◆ **RECORDS SHOWN**:
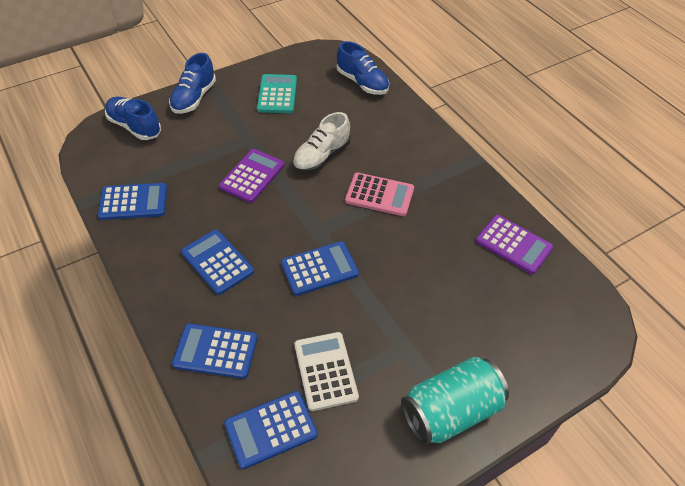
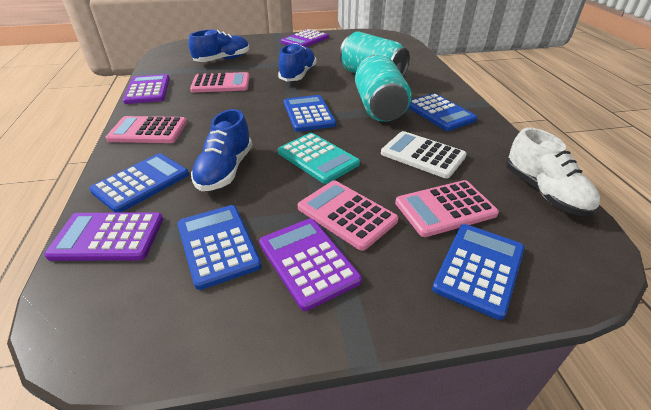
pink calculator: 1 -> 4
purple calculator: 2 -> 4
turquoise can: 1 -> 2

--

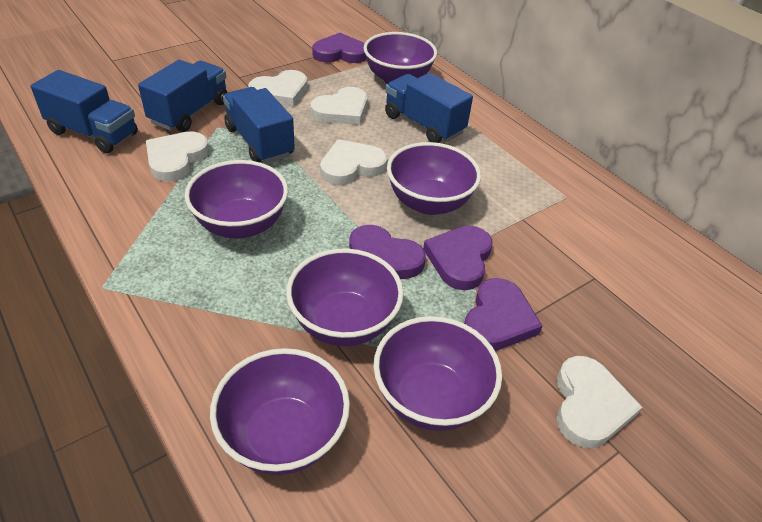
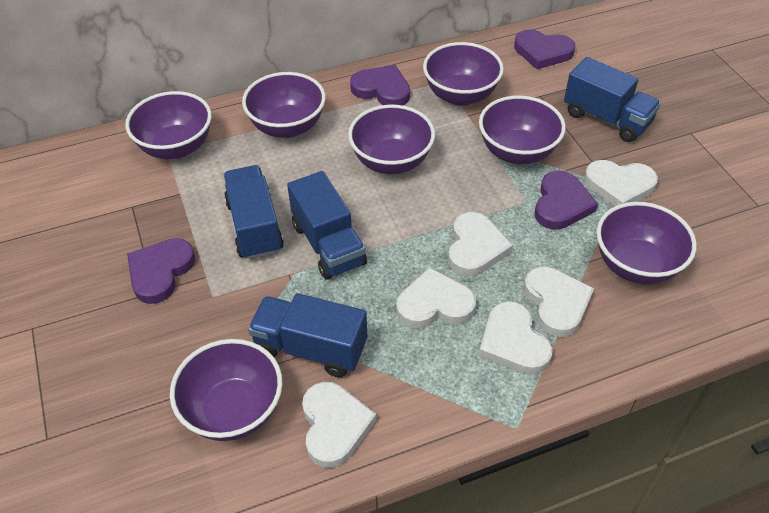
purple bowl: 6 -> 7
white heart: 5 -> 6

* * *

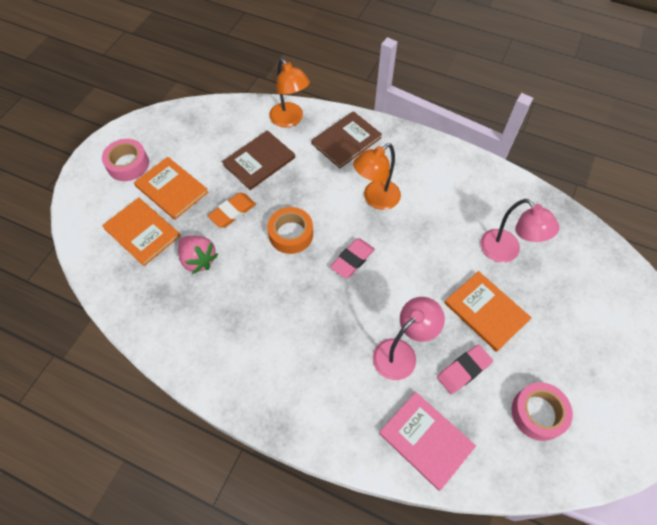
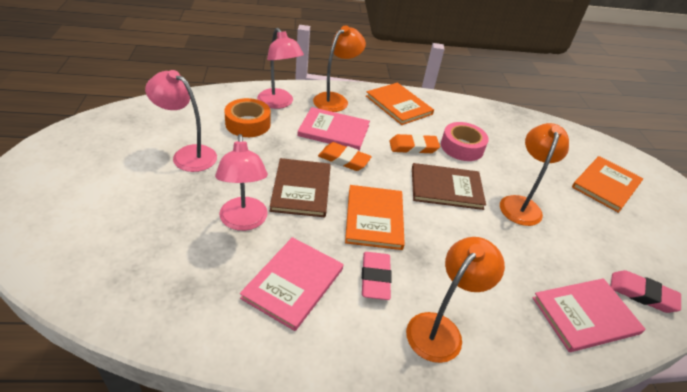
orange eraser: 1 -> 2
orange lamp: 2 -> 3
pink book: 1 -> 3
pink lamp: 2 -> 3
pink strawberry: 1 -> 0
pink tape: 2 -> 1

◆ **TASK PROMPT**: Gather all lines with the string "purple" from the data.

◆ **WRITTEN REPLY**:
purple calculator: 2 -> 4
purple bowl: 6 -> 7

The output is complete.